**WHAT YOU NEED TO DO**
With the line containing "black battery [373,341,423,435] -> none" as the starting point, output the remaining lines of the data exactly as they are, through the last.

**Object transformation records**
--- START ---

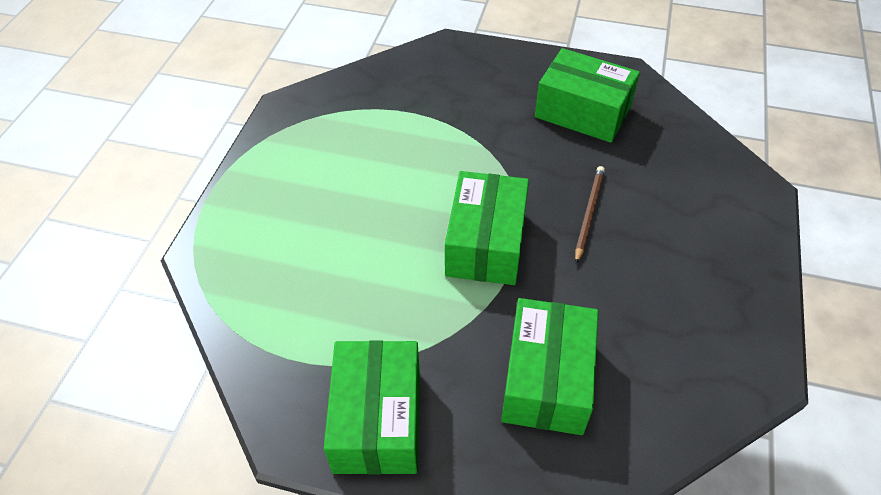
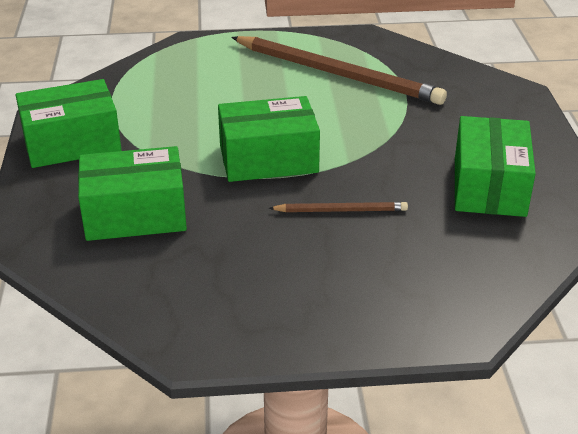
camera: 70 degrees right, 15 degrees down
none -> brown pencil [231,36,447,105]

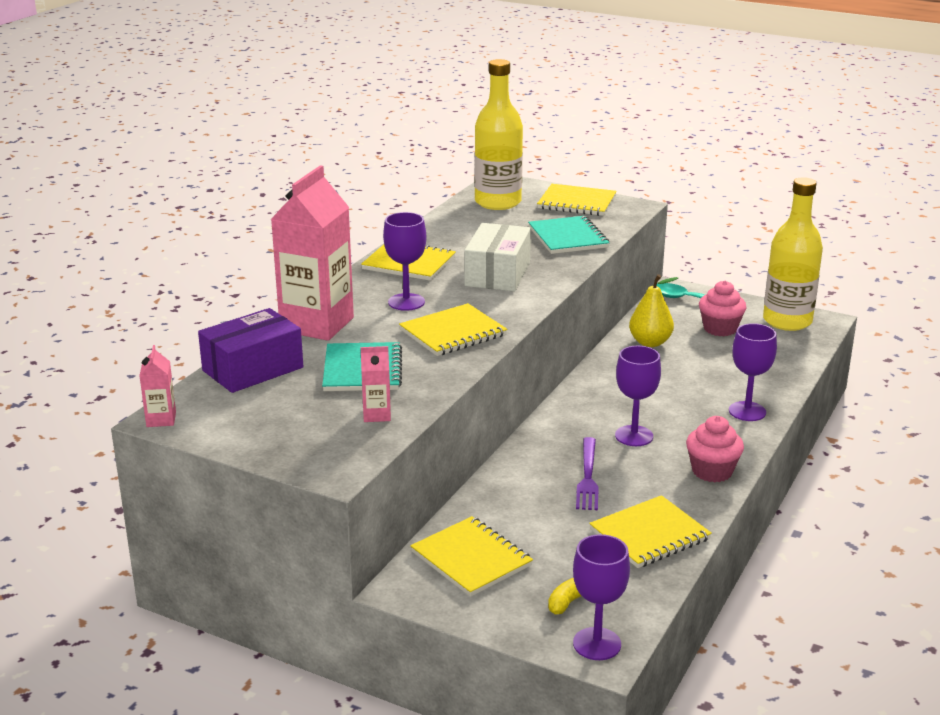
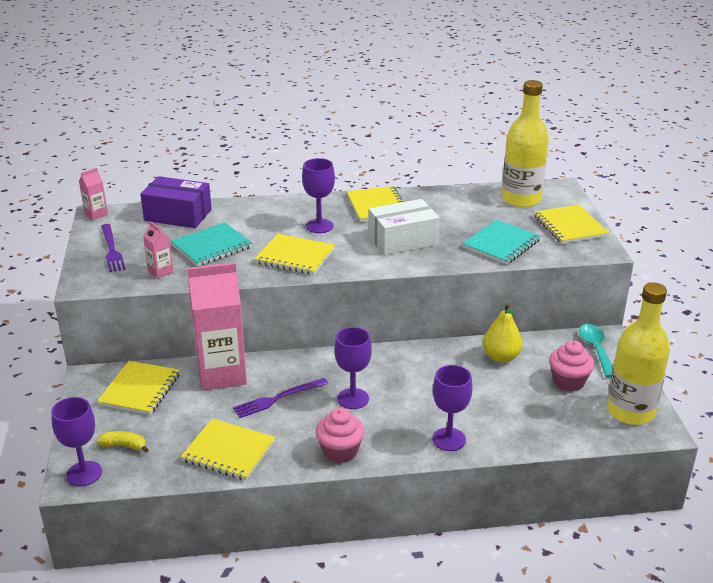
camera: 55 degrees right, 5 degrees up
pink carton [271,165,354,341] -> pink carton moved to [187,262,247,390]
none -> purple fork [101,224,126,272]

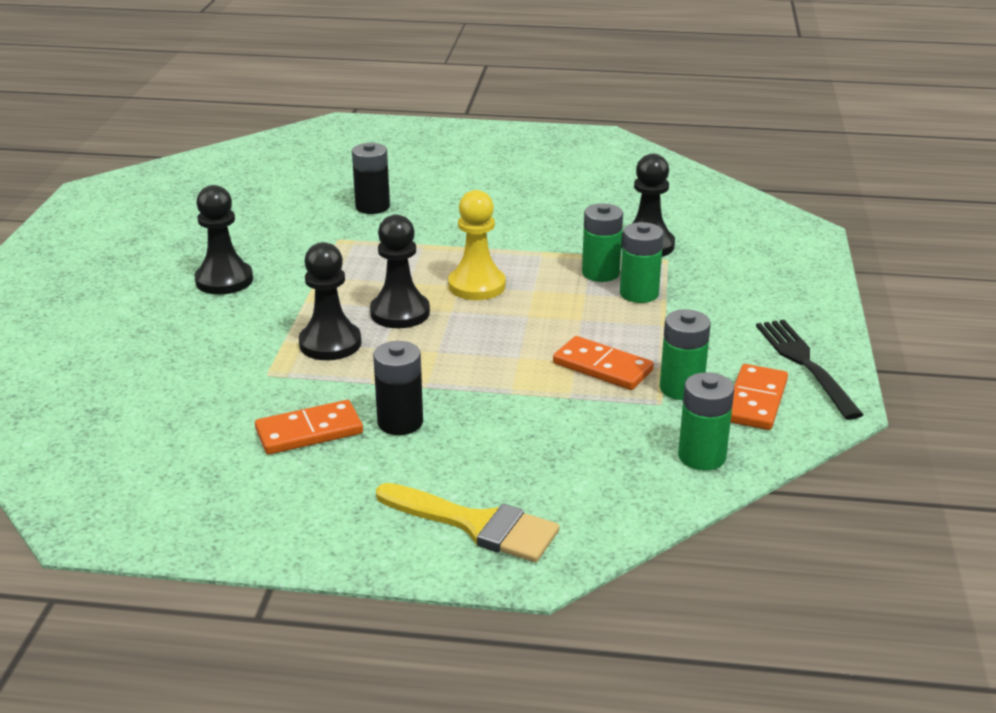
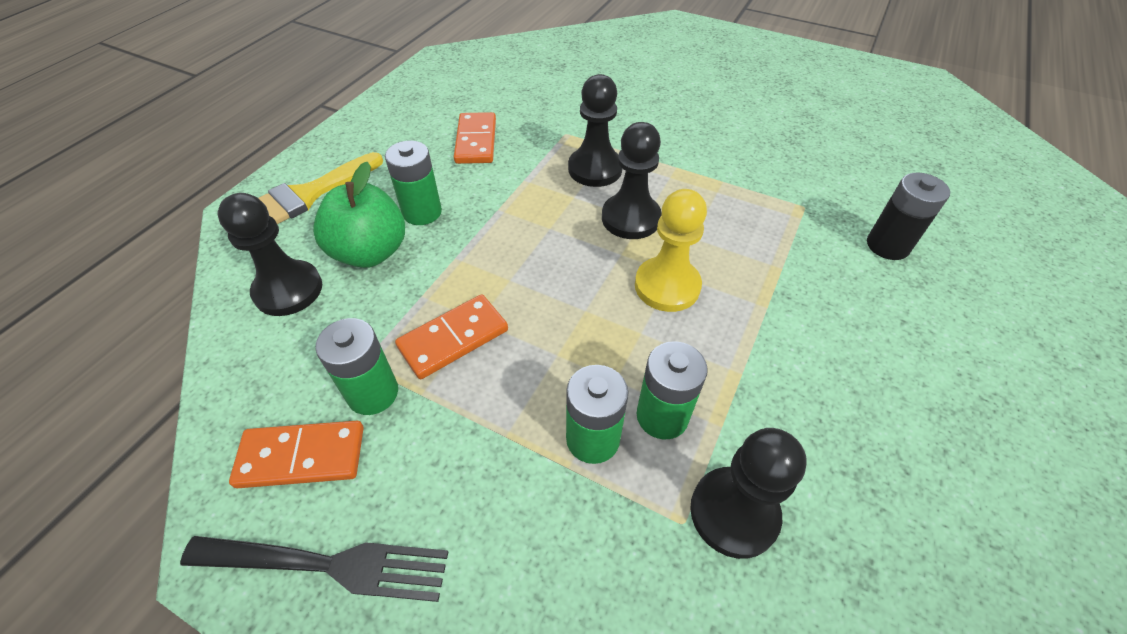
camera: 110 degrees right, 20 degrees up
black pawn [194,185,253,295] -> black pawn moved to [218,193,322,316]
black battery [373,341,423,435] -> none
green battery [678,372,734,471] -> green battery moved to [385,140,442,225]
orange domino [731,364,788,430] -> orange domino turned 45 degrees counterclockwise [229,421,364,488]
none -> green apple [313,162,405,268]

--- END ---

**TASK OUTPUT**
black battery [373,341,423,435] -> none
green battery [678,372,734,471] -> green battery moved to [385,140,442,225]
orange domino [731,364,788,430] -> orange domino turned 45 degrees counterclockwise [229,421,364,488]
none -> green apple [313,162,405,268]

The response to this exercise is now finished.